Exercise details: Lines from the one containing "D210: diode US1M" through the final line of the records are the only ones to copy, and each must match exactly.

Before-and-after change records
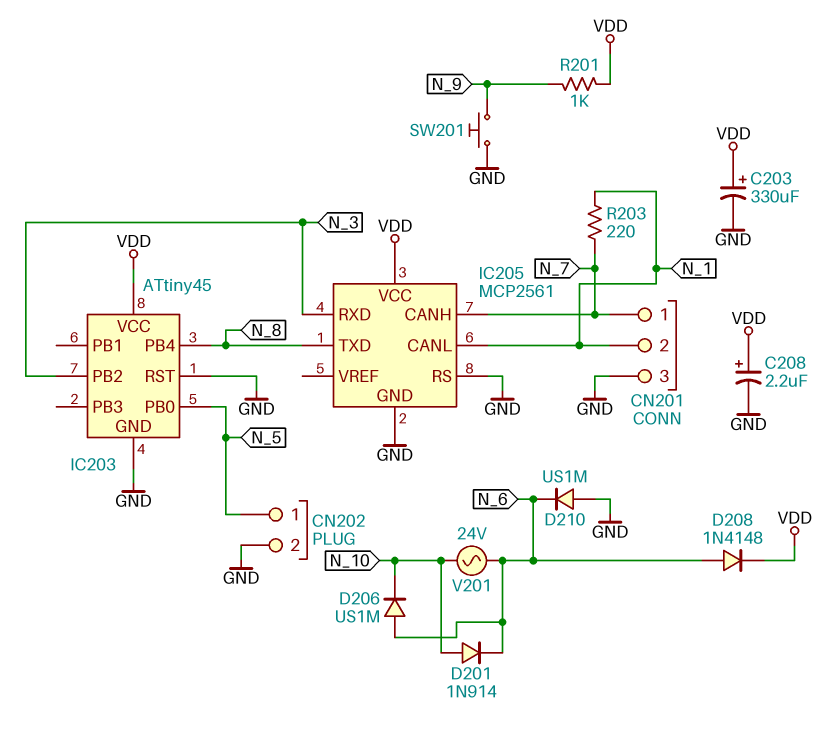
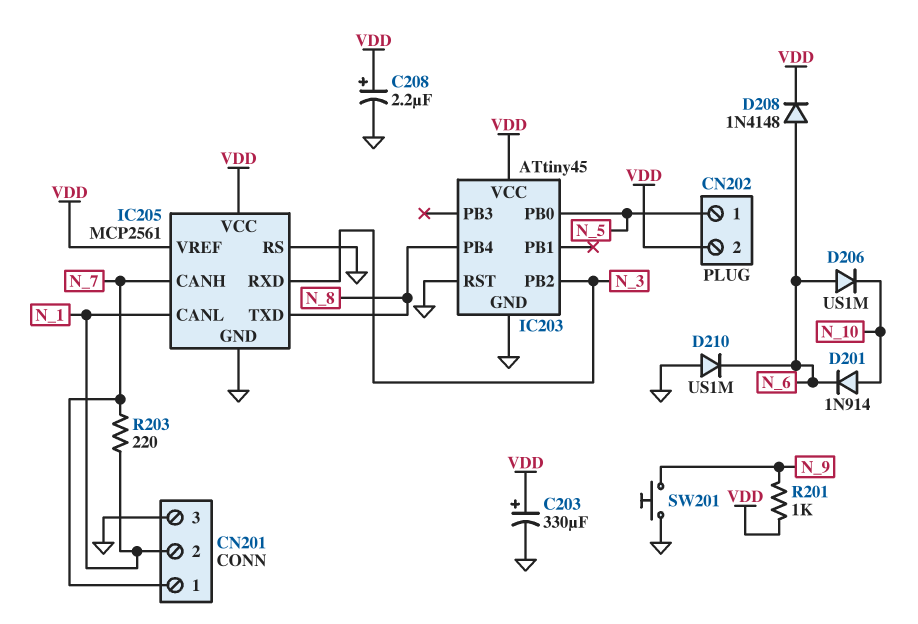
CN202 pin 2: GND -> VDD
IC205 pin VREF: none -> VDD
V201: AC 24V (N_6, N_10) -> none

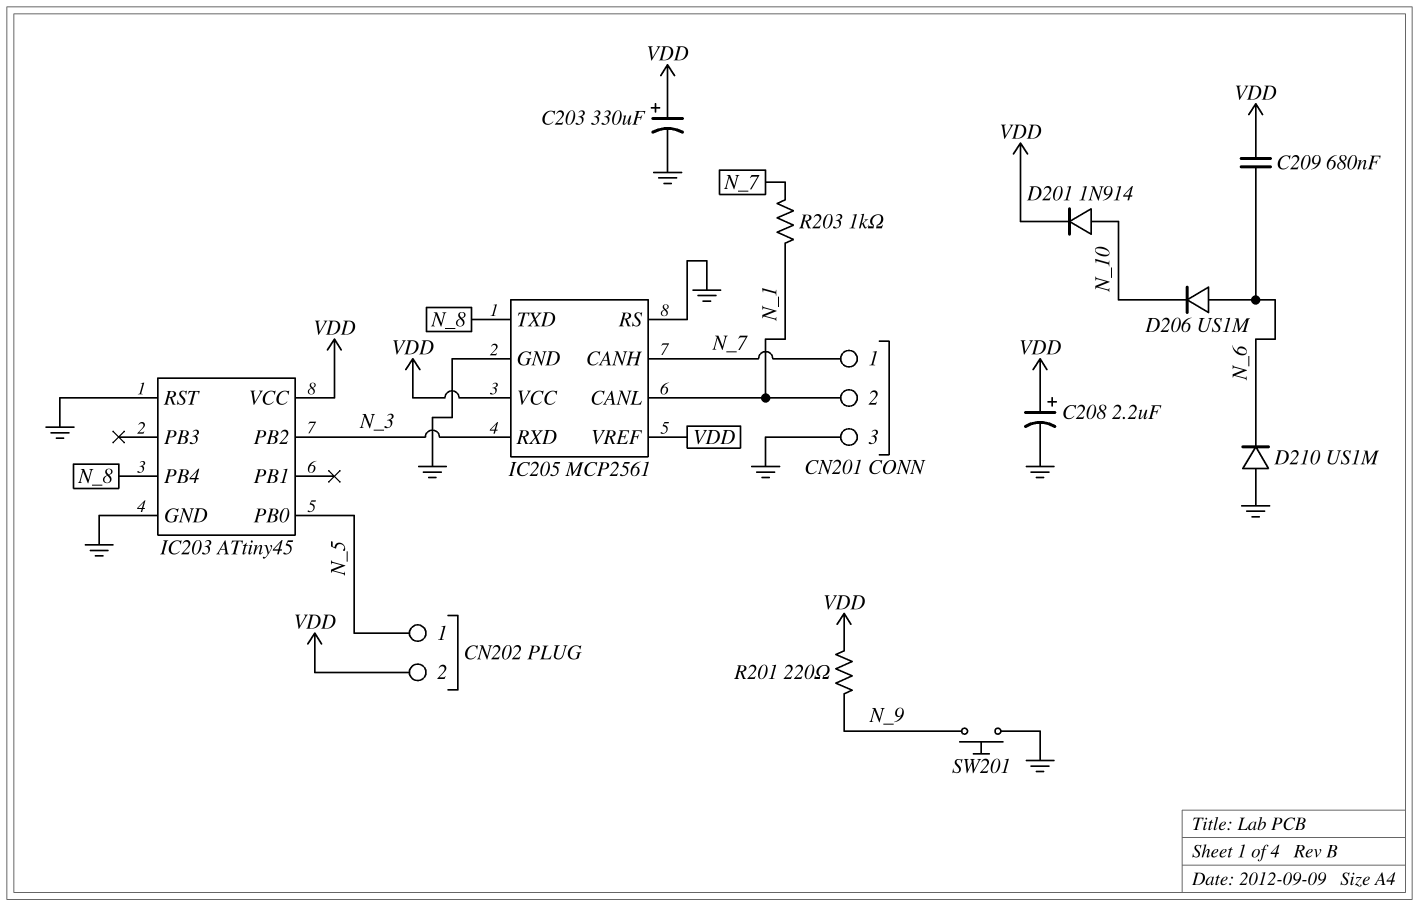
C209: none -> 680nF (N_6, VDD)
D201: diode 1N914 (A N_10, K N_6) -> diode 1N914 (A N_10, K VDD)
D208: diode 1N4148 (A N_6, K VDD) -> none
R201: 1k (N_9, VDD) -> 220 (N_9, VDD)
R203: 220 (N_1, N_7) -> 1k (N_1, N_7)

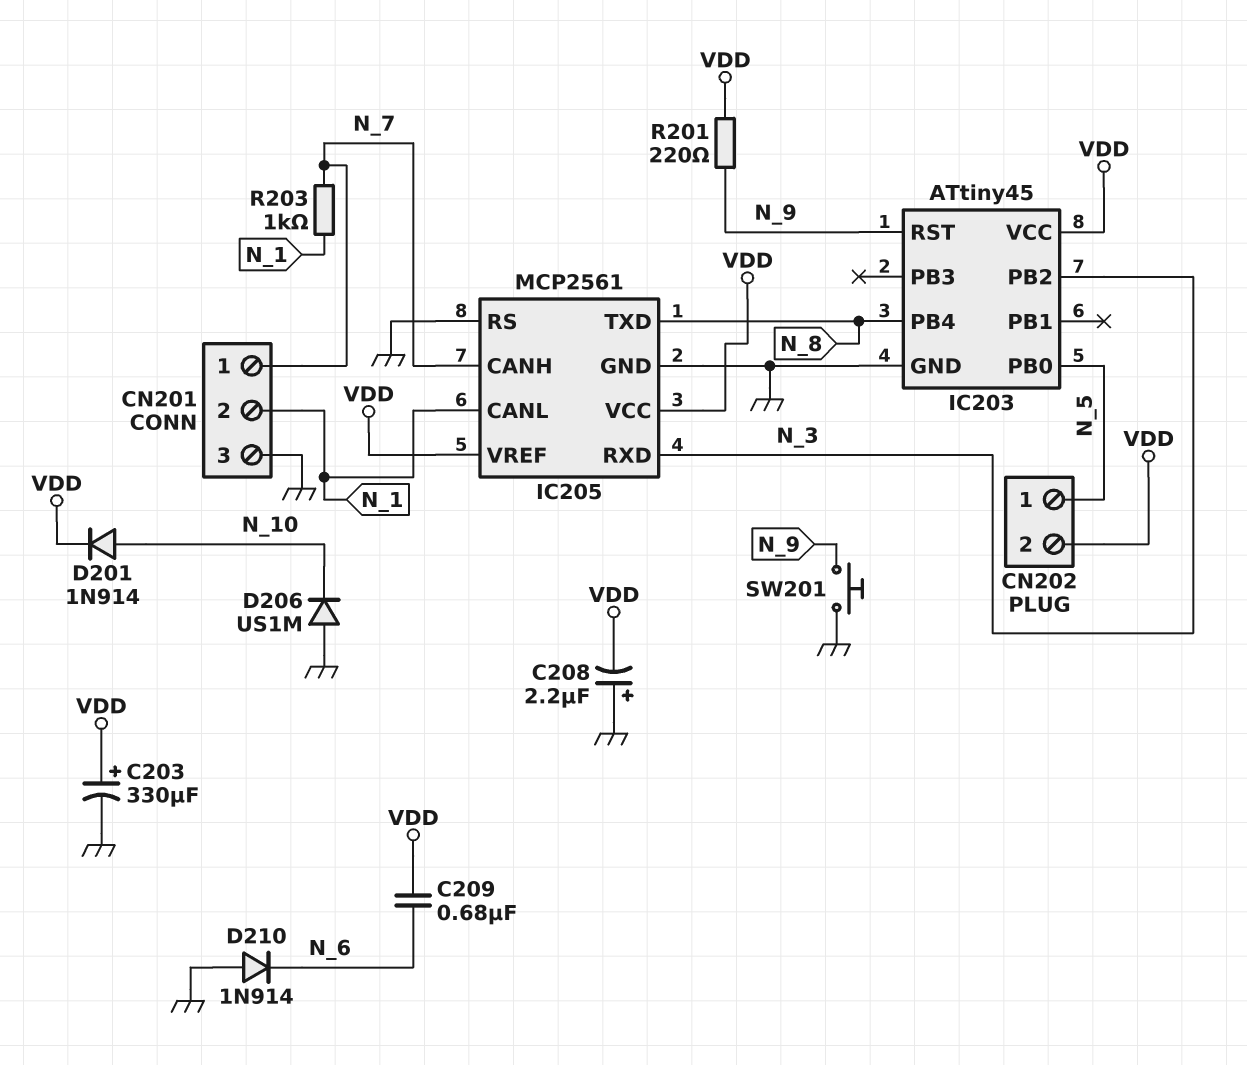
C208: 2.2uF (plus VDD, minus GND) -> 2.2uF (plus GND, minus VDD)
D206: diode US1M (A N_6, K N_10) -> diode US1M (A GND, K N_10)
D210: diode US1M (A GND, K N_6) -> diode 1N914 (A GND, K N_6)
IC203 pin RST: GND -> N_9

Solved exercise:
D210: diode US1M (A GND, K N_6) -> diode 1N914 (A GND, K N_6)
IC203 pin RST: GND -> N_9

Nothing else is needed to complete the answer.